What the task requires
Write out again only the lines that run from the start of the entries to the line containing "Someone carried the brown_satobazo", both included.

Object state comparisons
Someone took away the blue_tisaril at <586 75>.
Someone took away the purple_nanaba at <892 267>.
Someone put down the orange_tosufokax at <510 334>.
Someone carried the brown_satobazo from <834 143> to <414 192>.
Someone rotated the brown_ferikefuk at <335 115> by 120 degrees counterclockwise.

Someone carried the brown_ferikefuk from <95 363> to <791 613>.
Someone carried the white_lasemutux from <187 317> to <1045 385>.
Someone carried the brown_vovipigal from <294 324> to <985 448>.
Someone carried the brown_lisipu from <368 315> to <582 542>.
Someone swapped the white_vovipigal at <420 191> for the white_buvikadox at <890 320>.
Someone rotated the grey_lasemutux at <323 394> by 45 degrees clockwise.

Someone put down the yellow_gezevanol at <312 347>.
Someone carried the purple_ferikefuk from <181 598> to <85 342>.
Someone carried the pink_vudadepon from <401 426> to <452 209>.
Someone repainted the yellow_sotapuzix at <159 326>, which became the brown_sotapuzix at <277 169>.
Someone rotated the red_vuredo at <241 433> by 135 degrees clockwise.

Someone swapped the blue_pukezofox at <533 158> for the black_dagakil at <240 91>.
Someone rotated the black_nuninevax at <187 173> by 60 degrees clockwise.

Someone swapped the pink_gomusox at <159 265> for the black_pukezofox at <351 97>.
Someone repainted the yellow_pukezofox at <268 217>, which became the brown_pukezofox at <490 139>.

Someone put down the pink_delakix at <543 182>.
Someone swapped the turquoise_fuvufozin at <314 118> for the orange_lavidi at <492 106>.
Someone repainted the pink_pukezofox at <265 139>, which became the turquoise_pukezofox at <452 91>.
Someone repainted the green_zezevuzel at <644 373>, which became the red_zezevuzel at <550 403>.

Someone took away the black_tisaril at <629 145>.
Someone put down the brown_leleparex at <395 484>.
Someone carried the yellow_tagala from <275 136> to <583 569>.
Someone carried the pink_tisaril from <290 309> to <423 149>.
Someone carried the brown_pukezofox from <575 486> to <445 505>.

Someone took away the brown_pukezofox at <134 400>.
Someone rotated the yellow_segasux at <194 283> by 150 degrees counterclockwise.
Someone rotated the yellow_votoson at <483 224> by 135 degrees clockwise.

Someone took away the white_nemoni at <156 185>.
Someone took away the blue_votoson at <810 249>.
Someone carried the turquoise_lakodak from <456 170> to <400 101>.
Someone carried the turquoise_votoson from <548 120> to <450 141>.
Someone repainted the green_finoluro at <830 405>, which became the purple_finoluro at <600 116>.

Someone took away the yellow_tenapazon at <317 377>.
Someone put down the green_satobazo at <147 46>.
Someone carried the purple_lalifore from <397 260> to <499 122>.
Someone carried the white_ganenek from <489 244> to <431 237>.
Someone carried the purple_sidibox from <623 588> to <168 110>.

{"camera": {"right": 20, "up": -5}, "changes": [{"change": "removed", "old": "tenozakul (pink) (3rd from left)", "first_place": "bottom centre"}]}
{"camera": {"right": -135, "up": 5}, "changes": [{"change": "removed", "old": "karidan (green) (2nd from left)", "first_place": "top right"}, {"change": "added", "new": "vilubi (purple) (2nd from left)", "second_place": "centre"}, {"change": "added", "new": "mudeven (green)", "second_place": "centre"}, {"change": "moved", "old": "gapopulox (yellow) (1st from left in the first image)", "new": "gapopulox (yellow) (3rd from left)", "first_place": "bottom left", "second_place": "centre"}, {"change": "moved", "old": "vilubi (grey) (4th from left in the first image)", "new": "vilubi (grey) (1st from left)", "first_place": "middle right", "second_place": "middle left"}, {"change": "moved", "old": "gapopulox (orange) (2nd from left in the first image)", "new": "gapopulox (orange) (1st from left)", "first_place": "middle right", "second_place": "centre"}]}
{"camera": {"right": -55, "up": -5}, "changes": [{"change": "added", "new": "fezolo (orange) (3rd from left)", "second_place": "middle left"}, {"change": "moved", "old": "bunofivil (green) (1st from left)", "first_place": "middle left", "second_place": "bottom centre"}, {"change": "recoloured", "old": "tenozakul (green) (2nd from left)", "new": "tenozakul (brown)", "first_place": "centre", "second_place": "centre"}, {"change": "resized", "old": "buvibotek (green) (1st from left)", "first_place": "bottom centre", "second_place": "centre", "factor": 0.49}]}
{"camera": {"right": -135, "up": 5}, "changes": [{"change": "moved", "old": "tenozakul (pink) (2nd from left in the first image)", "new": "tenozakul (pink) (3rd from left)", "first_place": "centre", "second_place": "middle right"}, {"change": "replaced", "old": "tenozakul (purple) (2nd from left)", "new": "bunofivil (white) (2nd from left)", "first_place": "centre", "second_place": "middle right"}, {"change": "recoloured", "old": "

Reply to the task
Someone took away the blue_tisaril at <586 75>.
Someone took away the purple_nanaba at <892 267>.
Someone put down the orange_tosufokax at <510 334>.
Someone carried the brown_satobazo from <834 143> to <414 192>.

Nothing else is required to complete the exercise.